- **EXTRACTED DATA**:
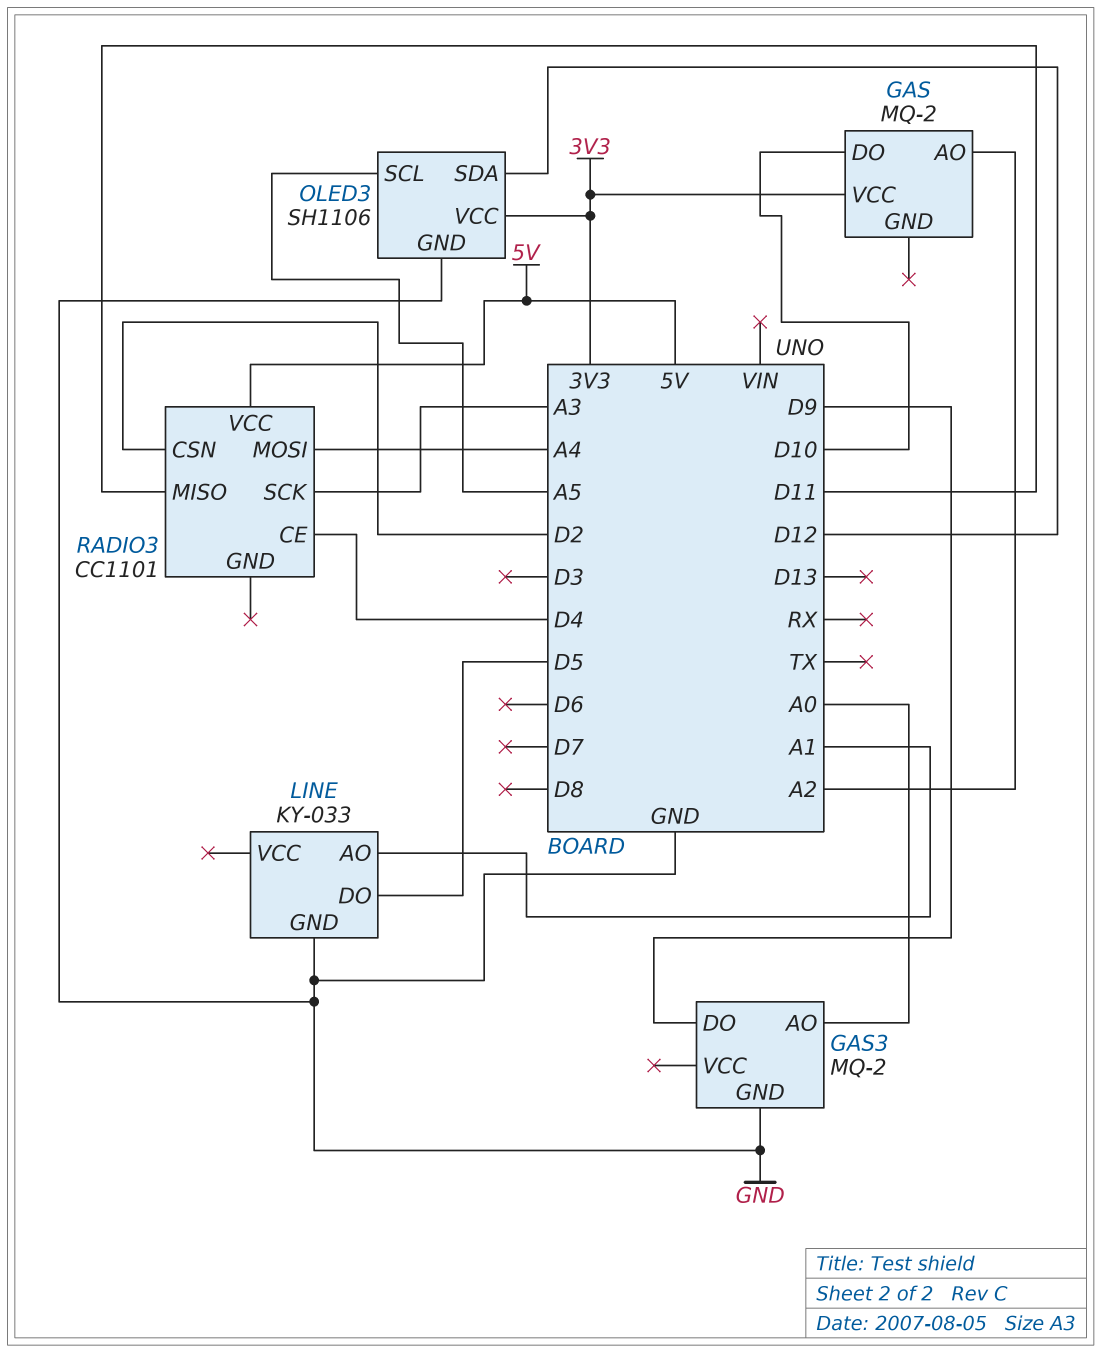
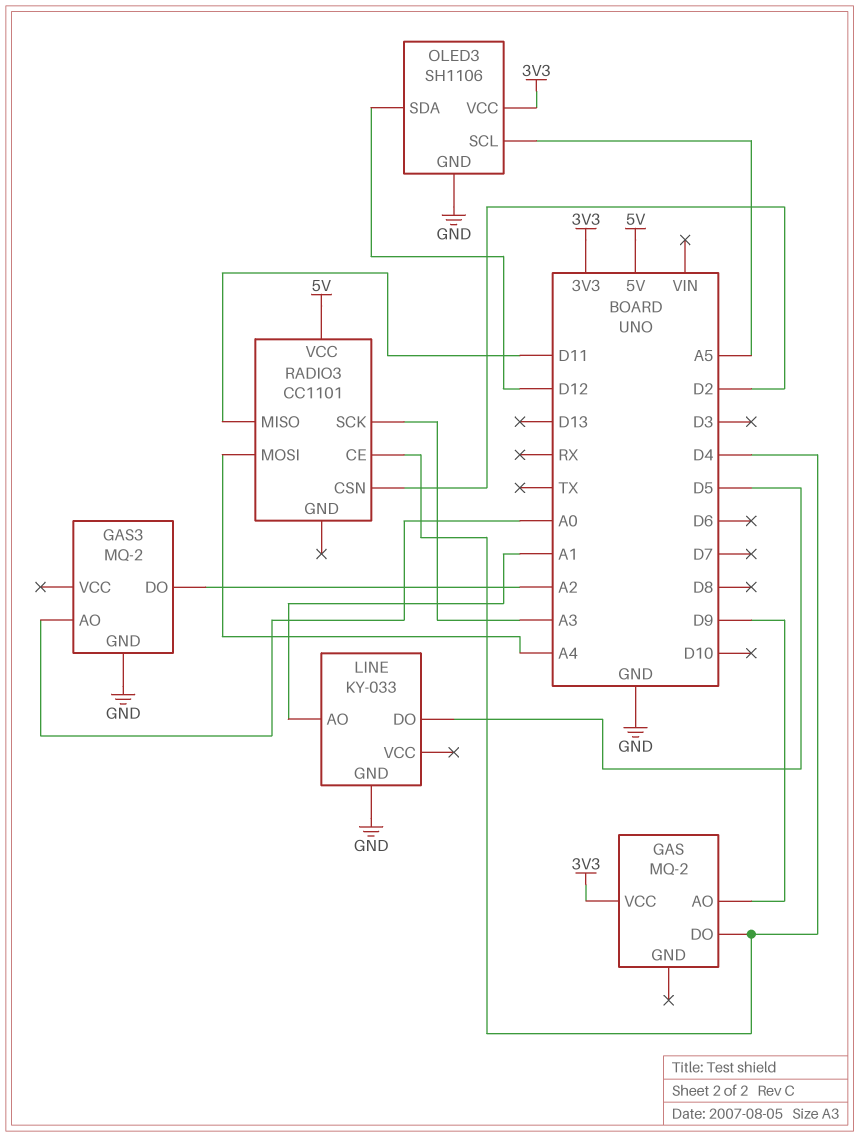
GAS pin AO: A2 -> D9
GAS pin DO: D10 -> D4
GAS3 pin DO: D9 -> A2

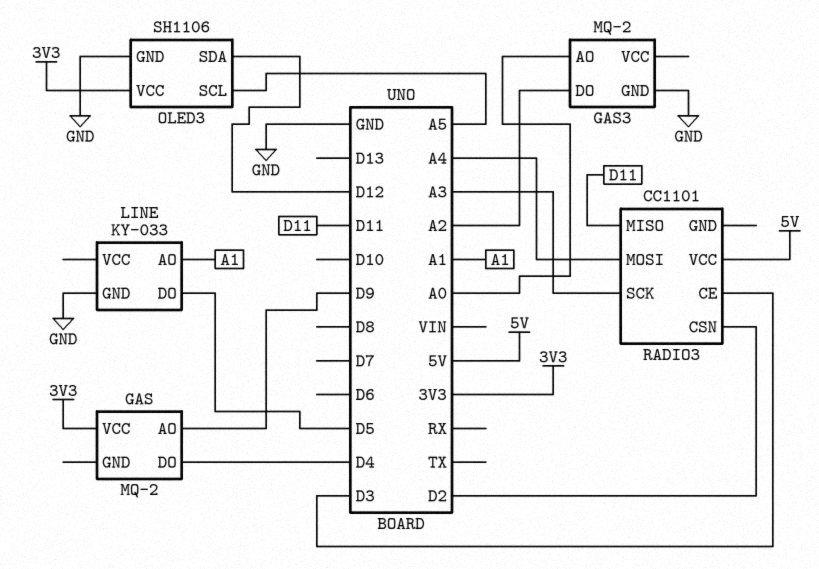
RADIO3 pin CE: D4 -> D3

* * *

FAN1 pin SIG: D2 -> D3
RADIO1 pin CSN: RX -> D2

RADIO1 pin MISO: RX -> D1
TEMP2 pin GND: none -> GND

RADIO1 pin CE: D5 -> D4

...

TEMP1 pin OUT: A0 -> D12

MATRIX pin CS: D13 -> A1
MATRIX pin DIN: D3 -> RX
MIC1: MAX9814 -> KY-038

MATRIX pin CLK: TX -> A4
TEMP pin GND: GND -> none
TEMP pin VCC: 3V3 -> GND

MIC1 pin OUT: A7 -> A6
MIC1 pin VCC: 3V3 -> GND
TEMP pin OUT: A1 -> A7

- **WHAT THE TASK ASKS**: The reply should consist solely of the lines above from the one that has "TEMP pin VCC: 3V3 -> GND" through the one that has "TEMP pin OUT: A1 -> A7", reproduced exactly.

- **RESPONSE TO THE TASK**:
TEMP pin VCC: 3V3 -> GND

MIC1 pin OUT: A7 -> A6
MIC1 pin VCC: 3V3 -> GND
TEMP pin OUT: A1 -> A7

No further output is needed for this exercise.